Collection entries:
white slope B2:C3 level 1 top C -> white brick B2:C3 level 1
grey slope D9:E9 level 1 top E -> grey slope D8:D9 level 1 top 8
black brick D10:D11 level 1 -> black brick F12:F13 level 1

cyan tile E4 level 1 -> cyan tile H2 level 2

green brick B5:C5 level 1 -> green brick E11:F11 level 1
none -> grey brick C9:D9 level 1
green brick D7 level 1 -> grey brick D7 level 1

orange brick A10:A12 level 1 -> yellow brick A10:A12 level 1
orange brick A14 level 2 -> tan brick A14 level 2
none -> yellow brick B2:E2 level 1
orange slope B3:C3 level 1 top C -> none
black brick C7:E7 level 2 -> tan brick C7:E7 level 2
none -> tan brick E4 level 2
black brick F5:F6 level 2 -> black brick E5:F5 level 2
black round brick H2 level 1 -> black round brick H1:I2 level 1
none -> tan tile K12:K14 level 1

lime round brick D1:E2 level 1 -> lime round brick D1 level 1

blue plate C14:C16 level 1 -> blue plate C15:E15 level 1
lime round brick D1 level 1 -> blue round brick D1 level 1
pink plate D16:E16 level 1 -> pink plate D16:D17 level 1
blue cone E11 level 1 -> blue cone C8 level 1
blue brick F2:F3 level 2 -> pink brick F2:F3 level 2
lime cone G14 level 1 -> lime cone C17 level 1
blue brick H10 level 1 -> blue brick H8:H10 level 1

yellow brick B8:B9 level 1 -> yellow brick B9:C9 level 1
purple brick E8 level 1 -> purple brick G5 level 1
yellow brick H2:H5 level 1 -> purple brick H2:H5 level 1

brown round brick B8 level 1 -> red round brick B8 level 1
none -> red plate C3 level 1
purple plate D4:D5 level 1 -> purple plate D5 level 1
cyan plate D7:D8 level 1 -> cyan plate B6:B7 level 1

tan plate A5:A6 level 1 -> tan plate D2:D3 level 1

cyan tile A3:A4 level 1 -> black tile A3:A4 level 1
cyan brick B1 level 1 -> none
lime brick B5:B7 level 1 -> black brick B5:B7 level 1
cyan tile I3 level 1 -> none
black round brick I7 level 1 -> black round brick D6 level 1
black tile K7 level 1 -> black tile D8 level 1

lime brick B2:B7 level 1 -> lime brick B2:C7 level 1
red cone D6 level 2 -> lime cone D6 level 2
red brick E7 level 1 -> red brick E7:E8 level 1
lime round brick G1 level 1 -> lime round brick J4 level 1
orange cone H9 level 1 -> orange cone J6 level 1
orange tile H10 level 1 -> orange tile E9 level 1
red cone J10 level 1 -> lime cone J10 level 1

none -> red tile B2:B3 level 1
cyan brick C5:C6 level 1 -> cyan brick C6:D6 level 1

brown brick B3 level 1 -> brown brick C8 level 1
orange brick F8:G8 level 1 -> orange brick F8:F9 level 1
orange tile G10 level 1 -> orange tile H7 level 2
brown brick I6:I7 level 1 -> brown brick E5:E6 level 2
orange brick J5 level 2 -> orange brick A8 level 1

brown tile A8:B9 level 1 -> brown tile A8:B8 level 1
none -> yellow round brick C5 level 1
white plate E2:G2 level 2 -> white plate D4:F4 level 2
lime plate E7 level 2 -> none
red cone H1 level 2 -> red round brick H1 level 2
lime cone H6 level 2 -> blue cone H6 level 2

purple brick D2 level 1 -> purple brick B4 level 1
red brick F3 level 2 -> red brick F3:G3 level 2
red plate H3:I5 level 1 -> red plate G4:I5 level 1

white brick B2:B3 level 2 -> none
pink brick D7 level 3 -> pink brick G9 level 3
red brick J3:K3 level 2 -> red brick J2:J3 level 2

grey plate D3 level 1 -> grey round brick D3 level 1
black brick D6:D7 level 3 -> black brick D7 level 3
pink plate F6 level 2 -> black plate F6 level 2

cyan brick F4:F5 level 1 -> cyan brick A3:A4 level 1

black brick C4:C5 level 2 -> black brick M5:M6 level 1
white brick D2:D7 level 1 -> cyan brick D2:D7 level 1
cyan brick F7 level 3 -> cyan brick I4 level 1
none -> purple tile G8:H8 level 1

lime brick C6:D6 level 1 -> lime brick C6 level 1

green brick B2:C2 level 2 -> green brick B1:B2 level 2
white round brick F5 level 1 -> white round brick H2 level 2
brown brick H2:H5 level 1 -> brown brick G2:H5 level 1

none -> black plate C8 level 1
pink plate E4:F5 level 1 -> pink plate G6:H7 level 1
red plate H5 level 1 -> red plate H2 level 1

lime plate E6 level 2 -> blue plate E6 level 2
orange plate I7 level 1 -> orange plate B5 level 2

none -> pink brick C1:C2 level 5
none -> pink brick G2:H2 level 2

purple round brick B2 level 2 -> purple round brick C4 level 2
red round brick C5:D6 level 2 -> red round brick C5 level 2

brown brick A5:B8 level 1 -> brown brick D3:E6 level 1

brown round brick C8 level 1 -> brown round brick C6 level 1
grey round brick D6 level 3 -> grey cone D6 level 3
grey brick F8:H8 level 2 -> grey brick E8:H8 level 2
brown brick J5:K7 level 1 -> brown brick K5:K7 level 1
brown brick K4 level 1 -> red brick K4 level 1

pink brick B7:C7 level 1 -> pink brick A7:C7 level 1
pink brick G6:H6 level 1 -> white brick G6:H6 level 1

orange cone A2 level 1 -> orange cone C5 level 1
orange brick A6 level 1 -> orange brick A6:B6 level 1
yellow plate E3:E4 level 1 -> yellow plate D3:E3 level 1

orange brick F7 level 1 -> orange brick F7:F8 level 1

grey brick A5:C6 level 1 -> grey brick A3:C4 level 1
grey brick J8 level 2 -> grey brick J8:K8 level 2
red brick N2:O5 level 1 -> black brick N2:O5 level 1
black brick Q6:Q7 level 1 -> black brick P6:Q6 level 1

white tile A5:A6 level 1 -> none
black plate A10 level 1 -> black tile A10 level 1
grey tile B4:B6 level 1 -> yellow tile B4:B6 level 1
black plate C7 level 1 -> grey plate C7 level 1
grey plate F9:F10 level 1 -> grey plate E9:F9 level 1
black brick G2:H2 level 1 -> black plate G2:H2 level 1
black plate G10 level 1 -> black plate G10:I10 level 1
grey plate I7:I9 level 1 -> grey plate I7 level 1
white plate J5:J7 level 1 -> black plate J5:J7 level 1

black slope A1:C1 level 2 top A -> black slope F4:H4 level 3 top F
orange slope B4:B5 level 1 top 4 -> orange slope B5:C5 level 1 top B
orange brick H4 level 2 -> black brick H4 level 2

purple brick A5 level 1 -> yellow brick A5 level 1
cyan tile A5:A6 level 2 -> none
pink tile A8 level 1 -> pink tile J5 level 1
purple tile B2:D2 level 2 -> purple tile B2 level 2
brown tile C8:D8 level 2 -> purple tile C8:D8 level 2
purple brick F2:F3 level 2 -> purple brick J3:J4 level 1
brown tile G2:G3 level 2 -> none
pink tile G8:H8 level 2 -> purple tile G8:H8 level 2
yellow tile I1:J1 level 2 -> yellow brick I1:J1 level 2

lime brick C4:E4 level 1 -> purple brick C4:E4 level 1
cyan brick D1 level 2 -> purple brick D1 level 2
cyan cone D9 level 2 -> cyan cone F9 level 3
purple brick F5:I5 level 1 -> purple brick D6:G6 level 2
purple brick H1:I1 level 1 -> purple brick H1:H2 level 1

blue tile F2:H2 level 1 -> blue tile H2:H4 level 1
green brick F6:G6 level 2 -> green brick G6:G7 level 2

Task instructions »
Please write out, exactly as they appear, the line that contains "purple brick H1:I1" and every line after it up to the end of the entries above, and no others.

Solution for this exercise »
purple brick H1:I1 level 1 -> purple brick H1:H2 level 1

blue tile F2:H2 level 1 -> blue tile H2:H4 level 1
green brick F6:G6 level 2 -> green brick G6:G7 level 2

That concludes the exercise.